# Work to complete
Please reproduce all entries word for word, leaving every image behind.

[Items from a data source]
^^^^^^^^^^^^^^^^

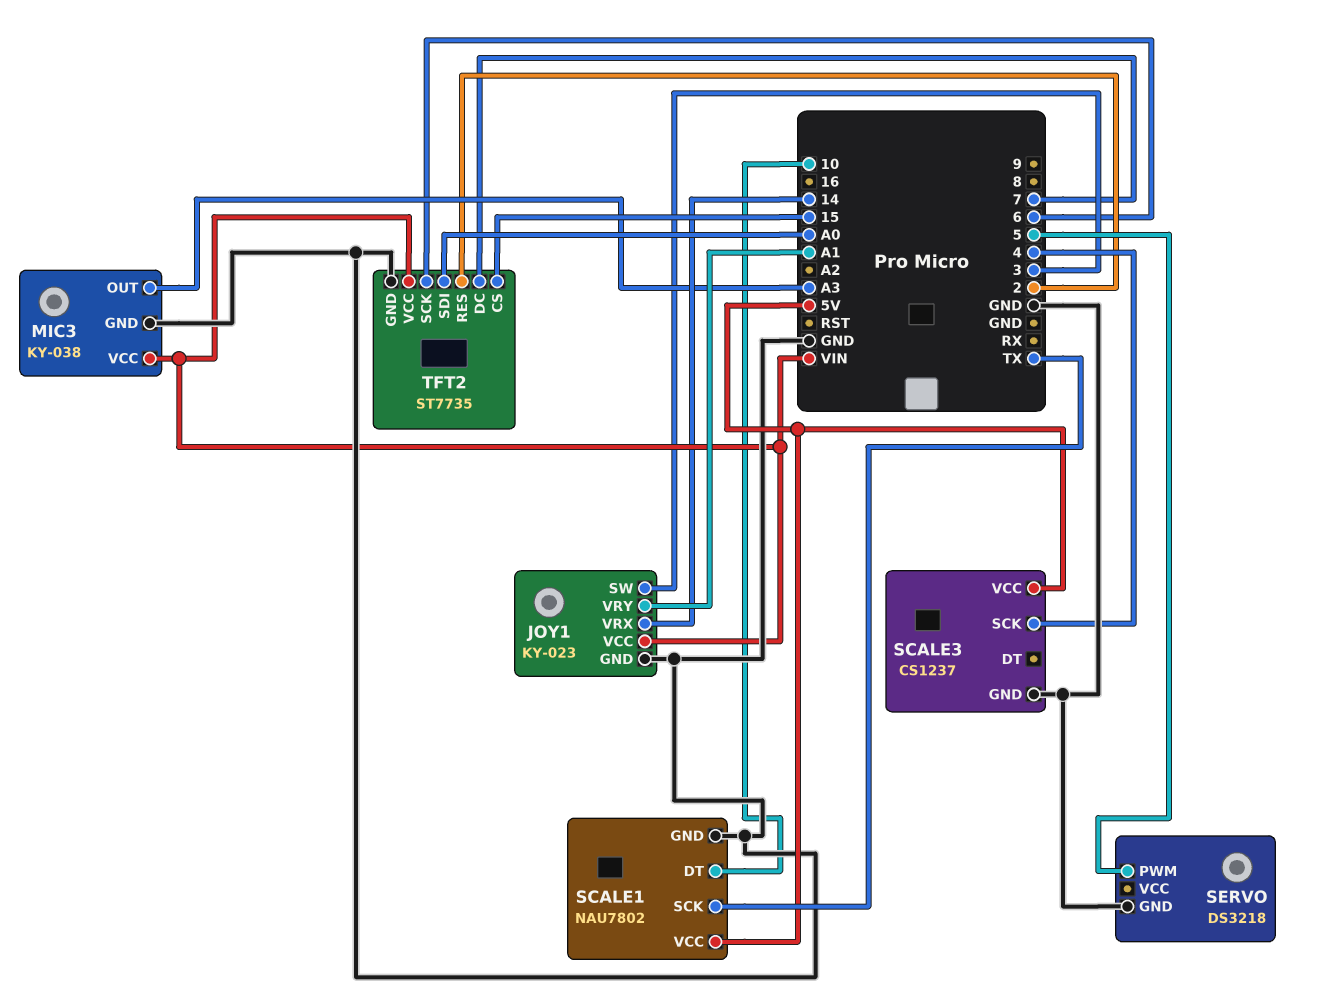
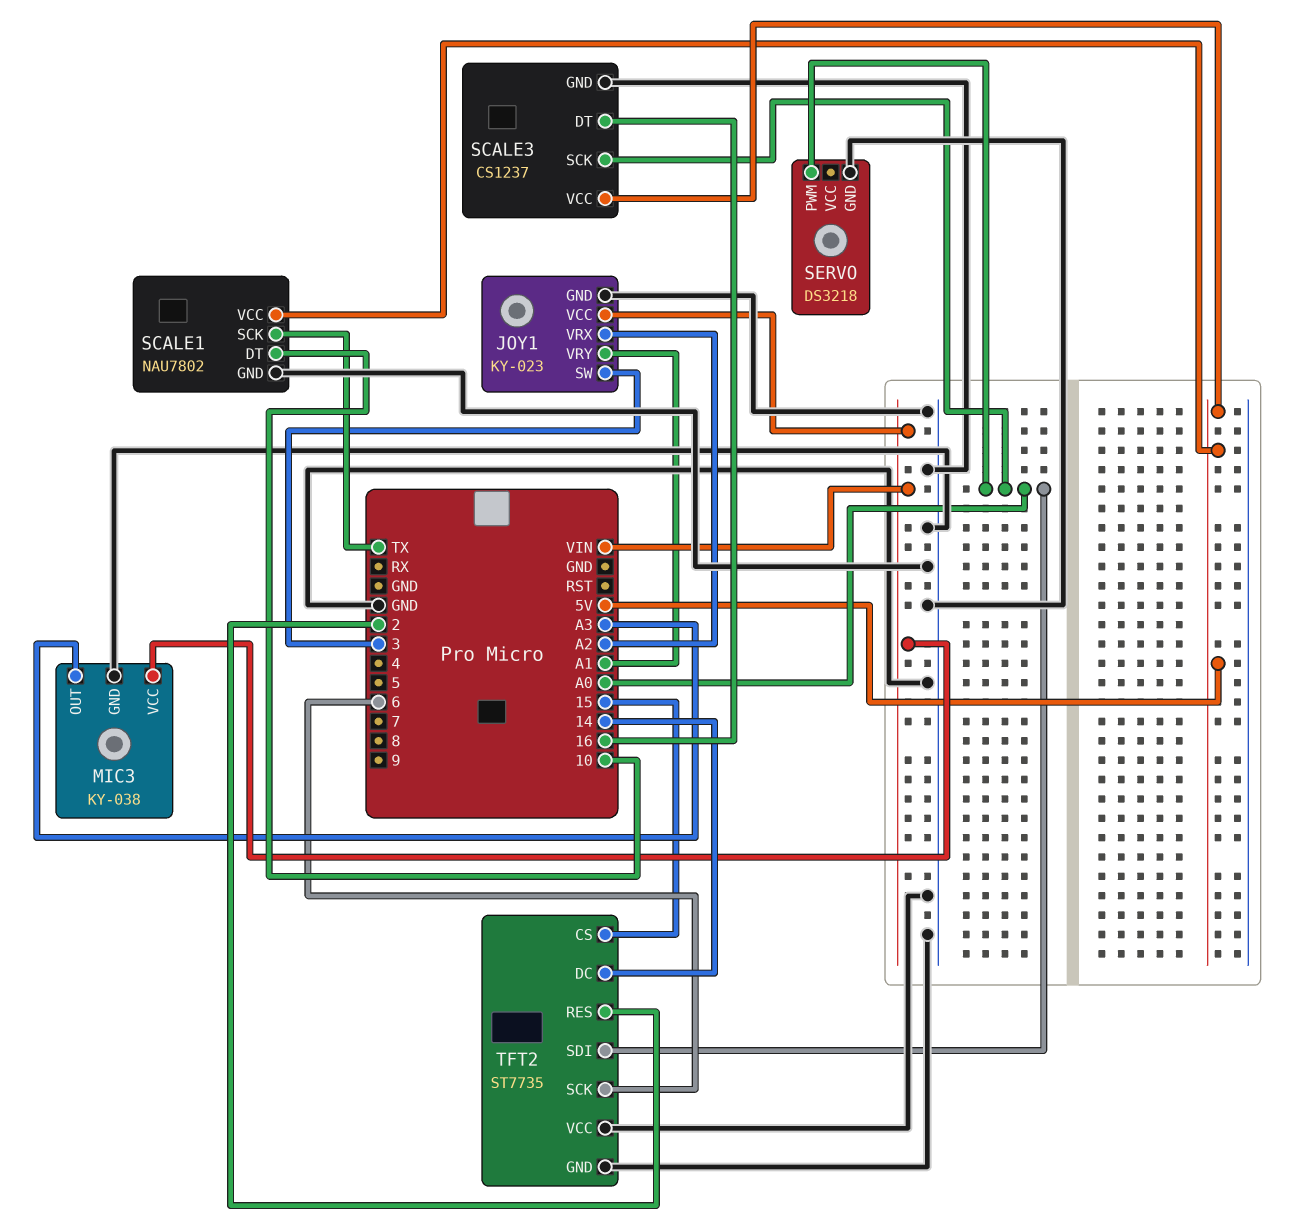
JOY1 pin VRX: 14 -> A2
SCALE3 pin DT: none -> 16
SCALE3 pin SCK: 4 -> A0
SERVO pin PWM: 5 -> A0
TFT2 pin DC: 7 -> 14
TFT2 pin VCC: VIN -> GND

^^^^^^^^^^^^^^^^

# Written answer
JOY1 pin VRX: 14 -> A2
SCALE3 pin DT: none -> 16
SCALE3 pin SCK: 4 -> A0
SERVO pin PWM: 5 -> A0
TFT2 pin DC: 7 -> 14
TFT2 pin VCC: VIN -> GND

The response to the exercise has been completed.